- [DATA SUPPLIED]
+++++

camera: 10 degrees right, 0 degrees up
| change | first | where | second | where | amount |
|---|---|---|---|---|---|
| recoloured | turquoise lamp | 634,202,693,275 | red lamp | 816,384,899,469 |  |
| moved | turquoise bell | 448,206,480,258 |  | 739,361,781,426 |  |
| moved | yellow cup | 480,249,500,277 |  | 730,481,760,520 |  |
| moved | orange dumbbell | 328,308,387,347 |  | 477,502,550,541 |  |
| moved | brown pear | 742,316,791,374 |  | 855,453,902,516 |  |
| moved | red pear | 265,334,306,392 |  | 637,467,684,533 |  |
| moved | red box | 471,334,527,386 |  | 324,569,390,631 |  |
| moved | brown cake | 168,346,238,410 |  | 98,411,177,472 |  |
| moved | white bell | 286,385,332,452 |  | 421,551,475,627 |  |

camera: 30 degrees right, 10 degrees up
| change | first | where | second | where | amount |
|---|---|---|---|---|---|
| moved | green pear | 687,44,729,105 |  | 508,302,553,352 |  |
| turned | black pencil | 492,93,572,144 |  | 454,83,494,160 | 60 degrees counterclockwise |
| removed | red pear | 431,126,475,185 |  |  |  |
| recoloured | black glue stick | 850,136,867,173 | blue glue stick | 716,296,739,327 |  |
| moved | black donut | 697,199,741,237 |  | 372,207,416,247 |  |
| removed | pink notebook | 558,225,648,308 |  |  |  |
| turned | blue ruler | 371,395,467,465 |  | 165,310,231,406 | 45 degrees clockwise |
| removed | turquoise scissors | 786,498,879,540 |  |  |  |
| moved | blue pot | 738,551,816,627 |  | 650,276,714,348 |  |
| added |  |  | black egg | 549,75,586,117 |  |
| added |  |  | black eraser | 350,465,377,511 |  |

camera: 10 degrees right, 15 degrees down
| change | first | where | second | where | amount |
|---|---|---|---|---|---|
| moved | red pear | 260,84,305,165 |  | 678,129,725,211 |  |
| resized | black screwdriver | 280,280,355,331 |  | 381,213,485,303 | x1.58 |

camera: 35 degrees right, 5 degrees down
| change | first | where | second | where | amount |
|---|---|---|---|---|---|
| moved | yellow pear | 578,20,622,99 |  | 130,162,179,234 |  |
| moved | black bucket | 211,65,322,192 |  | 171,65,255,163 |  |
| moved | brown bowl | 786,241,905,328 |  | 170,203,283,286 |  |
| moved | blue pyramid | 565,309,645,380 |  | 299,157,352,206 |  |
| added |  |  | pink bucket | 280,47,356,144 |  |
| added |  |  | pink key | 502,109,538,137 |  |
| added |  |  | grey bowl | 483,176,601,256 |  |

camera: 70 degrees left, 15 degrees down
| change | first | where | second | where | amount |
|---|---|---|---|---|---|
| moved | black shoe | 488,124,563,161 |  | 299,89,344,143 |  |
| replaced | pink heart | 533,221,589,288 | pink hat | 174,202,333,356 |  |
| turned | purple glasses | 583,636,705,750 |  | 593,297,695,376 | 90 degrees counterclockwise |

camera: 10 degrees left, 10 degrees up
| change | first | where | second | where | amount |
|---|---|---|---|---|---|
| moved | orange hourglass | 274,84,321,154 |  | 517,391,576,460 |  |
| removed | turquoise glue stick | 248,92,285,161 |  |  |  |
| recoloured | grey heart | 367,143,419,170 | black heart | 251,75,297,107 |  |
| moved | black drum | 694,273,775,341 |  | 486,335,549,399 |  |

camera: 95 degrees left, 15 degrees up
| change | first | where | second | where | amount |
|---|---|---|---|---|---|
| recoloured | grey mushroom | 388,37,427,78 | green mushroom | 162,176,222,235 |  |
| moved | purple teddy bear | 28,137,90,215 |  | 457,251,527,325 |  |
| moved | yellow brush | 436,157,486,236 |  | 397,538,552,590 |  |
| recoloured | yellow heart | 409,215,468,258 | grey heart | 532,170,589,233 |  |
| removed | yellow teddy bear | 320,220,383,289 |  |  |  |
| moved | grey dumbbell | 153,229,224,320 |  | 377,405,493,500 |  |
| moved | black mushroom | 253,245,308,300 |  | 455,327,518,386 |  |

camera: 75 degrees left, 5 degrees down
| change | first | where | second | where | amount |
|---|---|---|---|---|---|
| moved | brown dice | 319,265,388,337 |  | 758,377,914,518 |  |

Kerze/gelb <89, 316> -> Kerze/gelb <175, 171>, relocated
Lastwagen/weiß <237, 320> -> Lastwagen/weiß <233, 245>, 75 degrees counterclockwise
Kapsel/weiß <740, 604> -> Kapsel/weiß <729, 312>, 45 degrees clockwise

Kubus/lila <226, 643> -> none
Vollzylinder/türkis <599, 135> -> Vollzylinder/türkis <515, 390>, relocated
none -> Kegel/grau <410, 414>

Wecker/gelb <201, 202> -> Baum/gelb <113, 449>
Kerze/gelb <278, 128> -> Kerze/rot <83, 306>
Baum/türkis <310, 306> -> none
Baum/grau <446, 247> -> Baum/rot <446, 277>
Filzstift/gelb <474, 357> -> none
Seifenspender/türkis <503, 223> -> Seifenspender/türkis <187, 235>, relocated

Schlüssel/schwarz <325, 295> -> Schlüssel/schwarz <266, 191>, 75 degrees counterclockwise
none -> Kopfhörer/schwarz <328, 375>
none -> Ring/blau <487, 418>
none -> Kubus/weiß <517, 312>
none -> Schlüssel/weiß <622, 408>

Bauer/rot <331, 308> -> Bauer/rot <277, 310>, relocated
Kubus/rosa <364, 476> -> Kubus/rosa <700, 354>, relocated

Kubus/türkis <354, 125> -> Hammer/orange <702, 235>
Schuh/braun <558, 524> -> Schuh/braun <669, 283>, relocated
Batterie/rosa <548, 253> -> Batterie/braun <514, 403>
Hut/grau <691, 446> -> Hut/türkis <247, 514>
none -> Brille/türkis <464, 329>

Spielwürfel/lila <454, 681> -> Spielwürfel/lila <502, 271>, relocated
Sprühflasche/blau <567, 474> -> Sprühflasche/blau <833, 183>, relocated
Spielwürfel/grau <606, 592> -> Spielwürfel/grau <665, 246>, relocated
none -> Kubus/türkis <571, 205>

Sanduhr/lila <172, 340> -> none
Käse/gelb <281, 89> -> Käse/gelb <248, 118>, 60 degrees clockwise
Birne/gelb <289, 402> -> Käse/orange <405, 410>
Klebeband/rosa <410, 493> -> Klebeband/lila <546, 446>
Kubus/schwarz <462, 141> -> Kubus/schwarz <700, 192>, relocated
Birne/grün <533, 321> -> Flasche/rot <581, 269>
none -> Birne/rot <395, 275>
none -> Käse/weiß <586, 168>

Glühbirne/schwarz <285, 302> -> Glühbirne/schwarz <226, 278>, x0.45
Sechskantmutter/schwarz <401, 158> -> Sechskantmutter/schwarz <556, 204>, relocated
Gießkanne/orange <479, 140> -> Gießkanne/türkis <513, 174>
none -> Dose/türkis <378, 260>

+++++

- [REQUIRED WORK] Output, from the data above, the lines from the line with "box | 471,334,527,386" to the line with "brown cake |" exactly as they stand, both ends included and nothing else.

- [REPLY]
| moved | red box | 471,334,527,386 |  | 324,569,390,631 |  |
| moved | brown cake | 168,346,238,410 |  | 98,411,177,472 |  |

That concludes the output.